→ TASK DIRECTIONS
Every line of the material that includes the word "rotated" is to be shown.

→ SUPPLIED INFORMATION
————

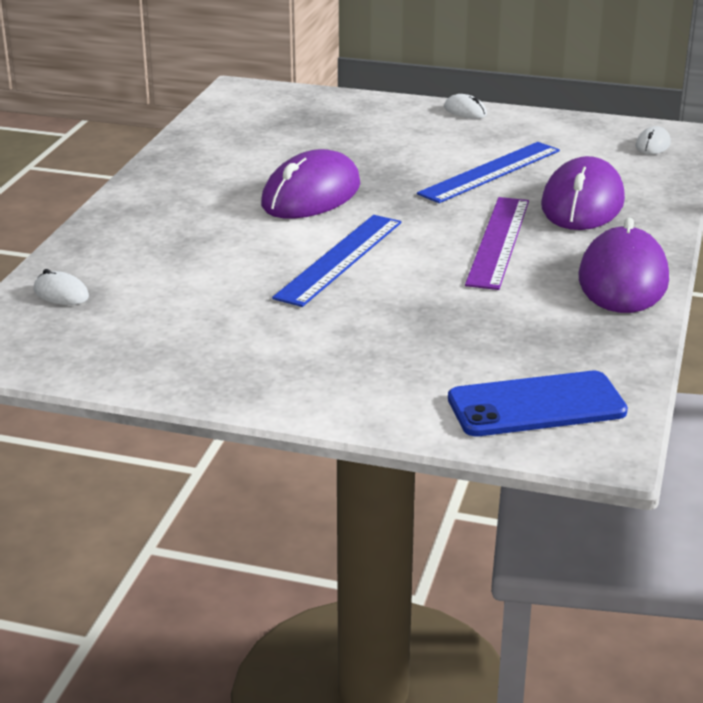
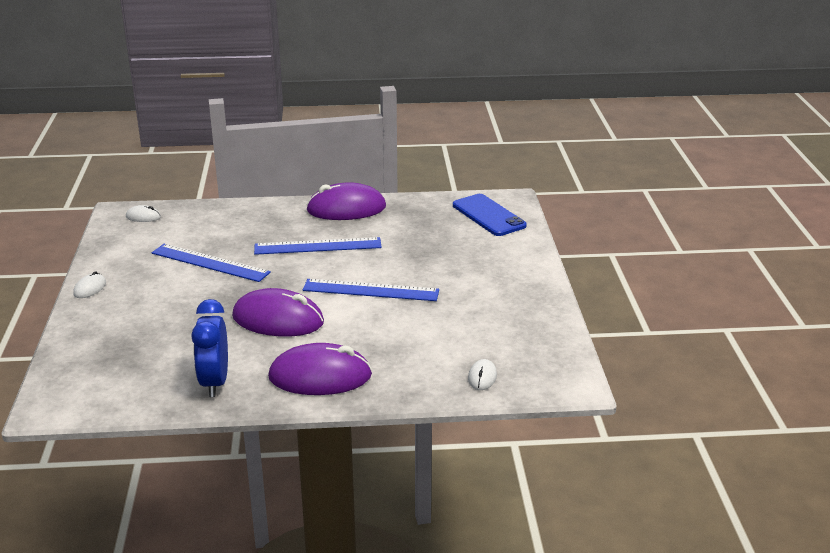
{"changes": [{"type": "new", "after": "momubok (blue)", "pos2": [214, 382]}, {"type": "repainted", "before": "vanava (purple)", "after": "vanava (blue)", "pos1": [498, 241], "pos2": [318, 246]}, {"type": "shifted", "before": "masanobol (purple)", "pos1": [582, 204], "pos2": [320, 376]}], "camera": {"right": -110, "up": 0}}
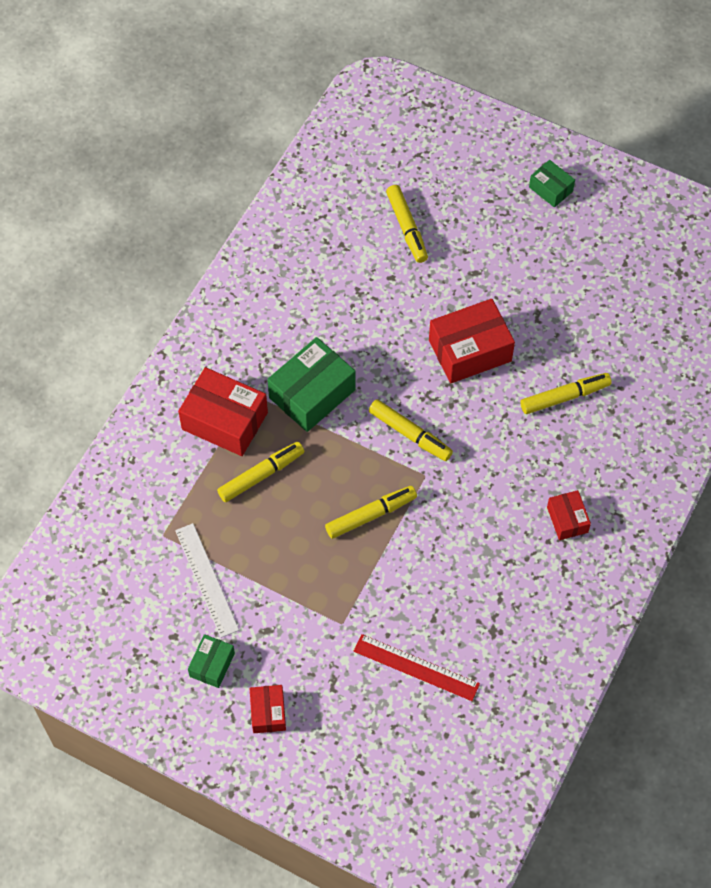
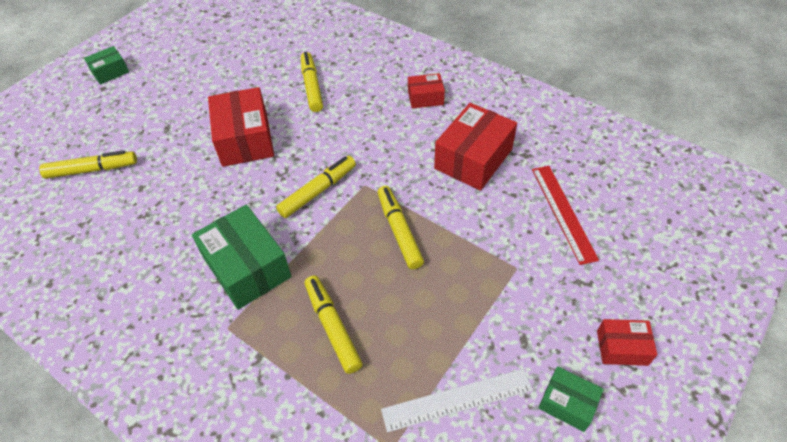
{"changes": [{"type": "shifted", "before": "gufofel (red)", "pos1": [224, 421], "pos2": [473, 159]}, {"type": "rotated", "before": "vanava (red)", "pos1": [416, 667], "pos2": [563, 212], "turn": -45}], "camera": {"right": -80, "up": -10}}
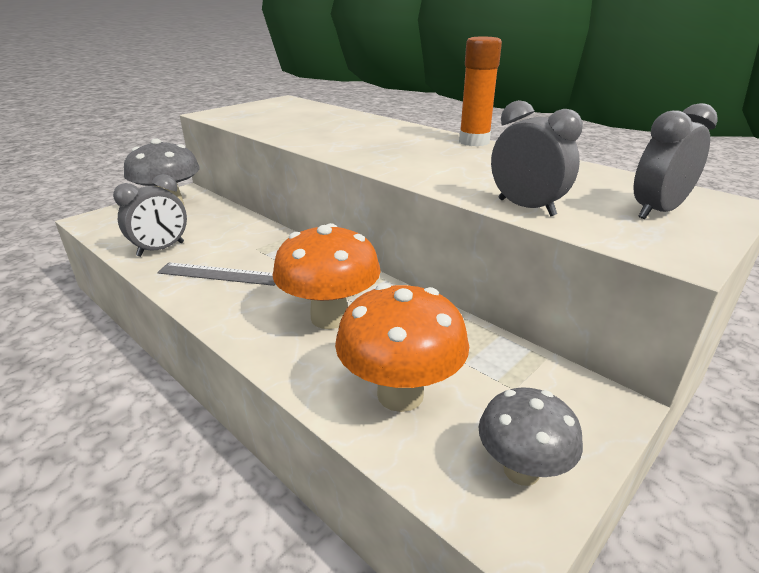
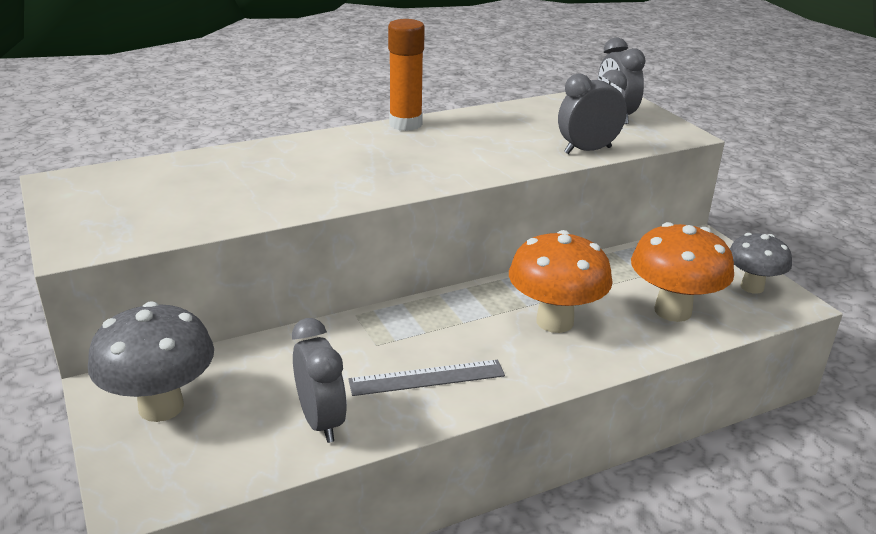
{"changes": [{"type": "rotated", "before": "vanava (grey)", "pos1": [219, 274], "pos2": [427, 378], "turn": 45}], "camera": {"right": -70, "up": 0}}
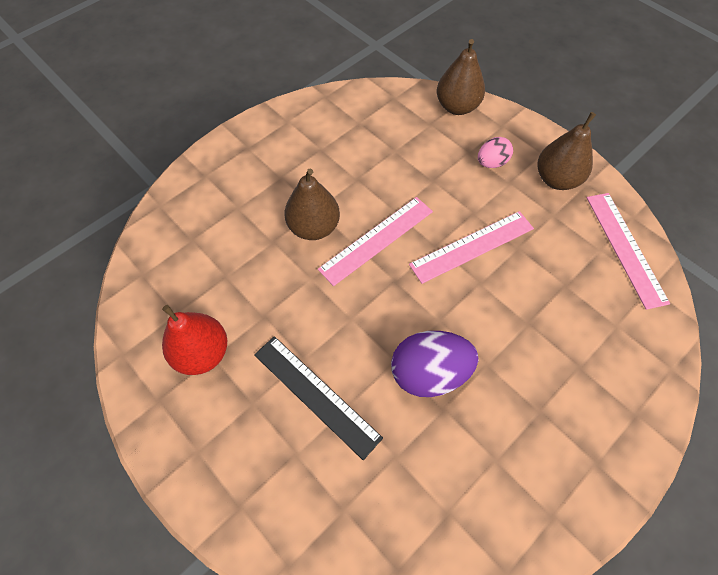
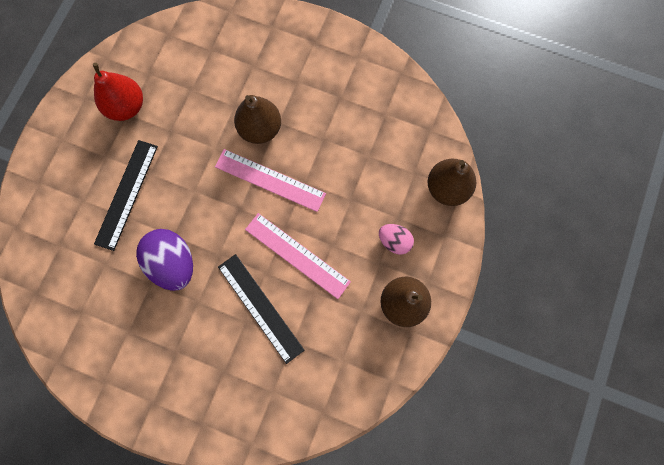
{"changes": [{"type": "new", "after": "vanava (black)", "pos2": [260, 308]}, {"type": "gone", "before": "vanava (pink)", "pos1": [625, 248]}], "camera": {"right": 65, "up": 15}}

————

→ EXERCISE RESPONSE
{"changes": [{"type": "shifted", "before": "gufofel (red)", "pos1": [224, 421], "pos2": [473, 159]}, {"type": "rotated", "before": "vanava (red)", "pos1": [416, 667], "pos2": [563, 212], "turn": -45}], "camera": {"right": -80, "up": -10}}
{"changes": [{"type": "rotated", "before": "vanava (grey)", "pos1": [219, 274], "pos2": [427, 378], "turn": 45}], "camera": {"right": -70, "up": 0}}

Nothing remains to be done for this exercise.